■ Problem:
Lay out the lines of the entries as a numbered list, one line per item and with blank lines omitted, starting at the line containing "Question: Can you confirm if suede-like" and ending at the line containing "The width and height of the screenshot is (384, 512).". Include only those lines.
===
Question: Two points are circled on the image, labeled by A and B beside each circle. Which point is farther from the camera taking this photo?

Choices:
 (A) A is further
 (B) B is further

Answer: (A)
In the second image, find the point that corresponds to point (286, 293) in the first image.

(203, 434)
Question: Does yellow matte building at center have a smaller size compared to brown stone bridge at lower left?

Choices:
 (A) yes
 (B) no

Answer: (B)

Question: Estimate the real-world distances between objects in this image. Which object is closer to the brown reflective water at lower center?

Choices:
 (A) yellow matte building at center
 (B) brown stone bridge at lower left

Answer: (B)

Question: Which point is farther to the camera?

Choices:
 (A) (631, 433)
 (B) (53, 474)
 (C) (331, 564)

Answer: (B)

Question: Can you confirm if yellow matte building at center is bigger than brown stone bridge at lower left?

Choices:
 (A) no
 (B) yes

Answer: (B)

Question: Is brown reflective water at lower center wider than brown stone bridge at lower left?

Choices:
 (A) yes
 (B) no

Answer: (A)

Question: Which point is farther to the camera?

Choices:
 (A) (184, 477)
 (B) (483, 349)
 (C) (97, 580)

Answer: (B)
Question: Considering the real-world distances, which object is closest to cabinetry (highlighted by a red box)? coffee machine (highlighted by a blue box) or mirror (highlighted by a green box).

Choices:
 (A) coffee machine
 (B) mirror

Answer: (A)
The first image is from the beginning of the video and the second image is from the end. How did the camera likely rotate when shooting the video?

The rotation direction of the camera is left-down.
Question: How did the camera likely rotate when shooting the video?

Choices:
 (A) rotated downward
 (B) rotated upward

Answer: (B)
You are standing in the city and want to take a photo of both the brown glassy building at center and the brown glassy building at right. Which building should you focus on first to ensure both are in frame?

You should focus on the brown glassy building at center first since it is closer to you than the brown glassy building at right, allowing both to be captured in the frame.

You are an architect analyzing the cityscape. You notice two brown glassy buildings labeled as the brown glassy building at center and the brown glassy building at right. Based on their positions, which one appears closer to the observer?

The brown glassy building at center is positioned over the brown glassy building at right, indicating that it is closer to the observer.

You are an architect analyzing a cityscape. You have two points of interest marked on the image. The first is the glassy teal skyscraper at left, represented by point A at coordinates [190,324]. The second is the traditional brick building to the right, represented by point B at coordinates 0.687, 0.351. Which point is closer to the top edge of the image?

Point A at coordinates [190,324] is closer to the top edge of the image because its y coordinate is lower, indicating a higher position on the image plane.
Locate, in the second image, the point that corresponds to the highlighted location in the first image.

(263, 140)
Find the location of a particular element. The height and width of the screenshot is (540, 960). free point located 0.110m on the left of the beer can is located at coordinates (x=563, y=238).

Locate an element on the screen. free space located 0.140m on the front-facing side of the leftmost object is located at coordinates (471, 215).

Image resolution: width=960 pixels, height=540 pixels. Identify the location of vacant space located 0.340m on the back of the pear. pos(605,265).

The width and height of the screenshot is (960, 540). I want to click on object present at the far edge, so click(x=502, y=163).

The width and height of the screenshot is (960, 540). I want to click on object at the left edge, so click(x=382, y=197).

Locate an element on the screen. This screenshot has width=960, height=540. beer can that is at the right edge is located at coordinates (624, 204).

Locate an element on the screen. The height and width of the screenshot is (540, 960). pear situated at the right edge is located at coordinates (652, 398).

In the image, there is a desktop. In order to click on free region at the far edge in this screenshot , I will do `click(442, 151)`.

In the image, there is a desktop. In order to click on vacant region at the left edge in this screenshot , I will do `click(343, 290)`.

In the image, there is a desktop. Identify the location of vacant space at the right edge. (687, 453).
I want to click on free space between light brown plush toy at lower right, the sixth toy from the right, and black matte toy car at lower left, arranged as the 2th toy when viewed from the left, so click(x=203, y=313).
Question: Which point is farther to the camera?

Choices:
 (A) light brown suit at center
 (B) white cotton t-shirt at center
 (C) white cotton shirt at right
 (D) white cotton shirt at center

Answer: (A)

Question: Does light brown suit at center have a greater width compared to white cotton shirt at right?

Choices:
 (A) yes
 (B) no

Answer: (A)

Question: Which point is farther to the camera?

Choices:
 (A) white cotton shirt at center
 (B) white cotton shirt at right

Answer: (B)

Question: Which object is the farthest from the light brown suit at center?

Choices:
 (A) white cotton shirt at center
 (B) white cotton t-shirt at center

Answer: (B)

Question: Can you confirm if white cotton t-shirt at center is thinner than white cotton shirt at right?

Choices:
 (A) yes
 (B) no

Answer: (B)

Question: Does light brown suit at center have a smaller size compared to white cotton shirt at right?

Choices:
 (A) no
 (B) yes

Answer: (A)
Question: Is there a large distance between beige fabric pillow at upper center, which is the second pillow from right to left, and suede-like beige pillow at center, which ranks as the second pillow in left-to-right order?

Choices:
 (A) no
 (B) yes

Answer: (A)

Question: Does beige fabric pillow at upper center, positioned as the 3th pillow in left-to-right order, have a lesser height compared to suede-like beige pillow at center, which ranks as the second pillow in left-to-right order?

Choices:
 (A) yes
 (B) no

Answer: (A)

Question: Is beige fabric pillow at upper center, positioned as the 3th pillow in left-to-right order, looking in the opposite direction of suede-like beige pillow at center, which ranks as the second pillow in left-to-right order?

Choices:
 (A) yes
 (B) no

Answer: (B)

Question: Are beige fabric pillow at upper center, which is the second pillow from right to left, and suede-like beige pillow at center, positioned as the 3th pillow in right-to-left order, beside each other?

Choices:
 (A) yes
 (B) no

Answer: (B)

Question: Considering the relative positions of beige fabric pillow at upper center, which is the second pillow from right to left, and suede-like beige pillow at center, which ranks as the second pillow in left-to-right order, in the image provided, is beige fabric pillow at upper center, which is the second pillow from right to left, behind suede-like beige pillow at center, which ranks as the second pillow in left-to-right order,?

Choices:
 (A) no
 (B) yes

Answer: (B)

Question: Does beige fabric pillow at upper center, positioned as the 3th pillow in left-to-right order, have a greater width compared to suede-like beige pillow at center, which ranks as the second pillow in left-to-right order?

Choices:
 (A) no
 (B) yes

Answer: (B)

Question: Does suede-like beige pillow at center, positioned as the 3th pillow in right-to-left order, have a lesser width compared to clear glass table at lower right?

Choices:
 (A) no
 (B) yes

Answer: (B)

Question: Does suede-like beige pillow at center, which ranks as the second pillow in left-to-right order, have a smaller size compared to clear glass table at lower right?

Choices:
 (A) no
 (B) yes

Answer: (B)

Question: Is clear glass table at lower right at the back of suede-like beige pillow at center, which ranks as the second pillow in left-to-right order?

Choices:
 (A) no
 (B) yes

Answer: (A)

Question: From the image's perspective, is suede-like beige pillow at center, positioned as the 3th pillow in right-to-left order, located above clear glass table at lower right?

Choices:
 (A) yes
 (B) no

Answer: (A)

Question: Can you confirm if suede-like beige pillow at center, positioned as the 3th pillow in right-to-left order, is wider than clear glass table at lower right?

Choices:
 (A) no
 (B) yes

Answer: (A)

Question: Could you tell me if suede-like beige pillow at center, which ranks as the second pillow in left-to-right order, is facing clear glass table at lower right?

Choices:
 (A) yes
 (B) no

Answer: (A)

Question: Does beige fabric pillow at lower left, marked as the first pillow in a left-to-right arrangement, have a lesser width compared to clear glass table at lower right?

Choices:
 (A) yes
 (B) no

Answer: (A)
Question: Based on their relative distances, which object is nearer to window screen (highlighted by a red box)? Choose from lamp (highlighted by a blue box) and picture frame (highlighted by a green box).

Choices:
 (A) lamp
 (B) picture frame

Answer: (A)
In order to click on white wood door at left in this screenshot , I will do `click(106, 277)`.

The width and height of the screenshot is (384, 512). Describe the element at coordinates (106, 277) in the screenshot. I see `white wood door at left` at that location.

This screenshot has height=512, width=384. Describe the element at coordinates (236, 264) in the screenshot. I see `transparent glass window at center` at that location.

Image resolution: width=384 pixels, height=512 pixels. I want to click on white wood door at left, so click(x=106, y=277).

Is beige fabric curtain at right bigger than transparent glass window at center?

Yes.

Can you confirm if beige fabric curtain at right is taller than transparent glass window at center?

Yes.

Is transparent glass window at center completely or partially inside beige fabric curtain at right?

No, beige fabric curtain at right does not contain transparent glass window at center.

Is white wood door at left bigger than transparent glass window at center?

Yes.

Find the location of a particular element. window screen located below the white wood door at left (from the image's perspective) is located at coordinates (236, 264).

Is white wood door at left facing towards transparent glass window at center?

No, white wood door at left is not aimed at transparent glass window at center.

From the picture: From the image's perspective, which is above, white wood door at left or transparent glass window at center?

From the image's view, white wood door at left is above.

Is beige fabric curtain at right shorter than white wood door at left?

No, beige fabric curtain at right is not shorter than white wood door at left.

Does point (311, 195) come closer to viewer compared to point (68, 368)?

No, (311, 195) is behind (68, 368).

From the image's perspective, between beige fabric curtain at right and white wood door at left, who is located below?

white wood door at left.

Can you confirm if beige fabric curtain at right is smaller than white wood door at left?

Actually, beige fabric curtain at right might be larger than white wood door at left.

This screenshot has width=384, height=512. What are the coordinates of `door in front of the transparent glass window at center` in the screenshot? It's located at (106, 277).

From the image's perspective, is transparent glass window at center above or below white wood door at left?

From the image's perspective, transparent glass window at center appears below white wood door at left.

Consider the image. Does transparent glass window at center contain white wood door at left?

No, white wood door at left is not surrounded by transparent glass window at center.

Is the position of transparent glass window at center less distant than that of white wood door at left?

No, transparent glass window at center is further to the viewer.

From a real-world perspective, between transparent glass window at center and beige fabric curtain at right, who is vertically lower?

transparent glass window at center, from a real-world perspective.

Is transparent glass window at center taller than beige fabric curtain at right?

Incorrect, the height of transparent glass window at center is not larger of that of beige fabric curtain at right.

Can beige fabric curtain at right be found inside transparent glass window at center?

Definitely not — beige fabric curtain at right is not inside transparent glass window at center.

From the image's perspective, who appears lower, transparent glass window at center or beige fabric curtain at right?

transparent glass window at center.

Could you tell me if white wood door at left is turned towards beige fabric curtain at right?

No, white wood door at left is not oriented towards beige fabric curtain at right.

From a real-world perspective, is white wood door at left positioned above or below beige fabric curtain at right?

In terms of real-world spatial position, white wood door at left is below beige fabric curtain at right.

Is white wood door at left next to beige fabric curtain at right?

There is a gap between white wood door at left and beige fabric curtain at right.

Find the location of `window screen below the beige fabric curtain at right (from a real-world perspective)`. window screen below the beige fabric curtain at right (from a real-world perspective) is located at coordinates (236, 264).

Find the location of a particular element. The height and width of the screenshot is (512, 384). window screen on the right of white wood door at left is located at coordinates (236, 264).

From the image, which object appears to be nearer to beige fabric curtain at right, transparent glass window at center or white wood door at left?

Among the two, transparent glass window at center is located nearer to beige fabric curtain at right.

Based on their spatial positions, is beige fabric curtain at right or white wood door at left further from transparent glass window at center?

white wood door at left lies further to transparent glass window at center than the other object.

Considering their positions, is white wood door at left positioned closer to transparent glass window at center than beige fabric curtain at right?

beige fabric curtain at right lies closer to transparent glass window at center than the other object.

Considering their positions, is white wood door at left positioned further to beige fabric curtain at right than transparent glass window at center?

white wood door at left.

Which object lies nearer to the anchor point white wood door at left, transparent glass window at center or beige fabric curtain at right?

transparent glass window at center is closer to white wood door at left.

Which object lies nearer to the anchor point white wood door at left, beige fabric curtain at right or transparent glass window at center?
===
■ Result for this task:
1. Question: Can you confirm if suede-like beige pillow at center, positioned as the 3th pillow in right-to-left order, is wider than clear glass table at lower right?
2. Choices:
3.  (A) no
4.  (B) yes
5. Answer: (A)
6. Question: Could you tell me if suede-like beige pillow at center, which ranks as the second pillow in left-to-right order, is facing clear glass table at lower right?
7. Choices:
8.  (A) yes
9.  (B) no
10. Answer: (A)
11. Question: Does beige fabric pillow at lower left, marked as the first pillow in a left-to-right arrangement, have a lesser width compared to clear glass table at lower right?
12. Choices:
13.  (A) yes
14.  (B) no
15. Answer: (A)
16. Question: Based on their relative distances, which object is nearer to window screen (highlighted by a red box)? Choose from lamp (highlighted by a blue box) and picture frame (highlighted by a green box).
17. Choices:
18.  (A) lamp
19.  (B) picture frame
20. Answer: (A)
21. In order to click on white wood door at left in this screenshot , I will do `click(106, 277)`.
22. The width and height of the screenshot is (384, 512). Describe the element at coordinates (106, 277) in the screenshot. I see `white wood door at left` at that location.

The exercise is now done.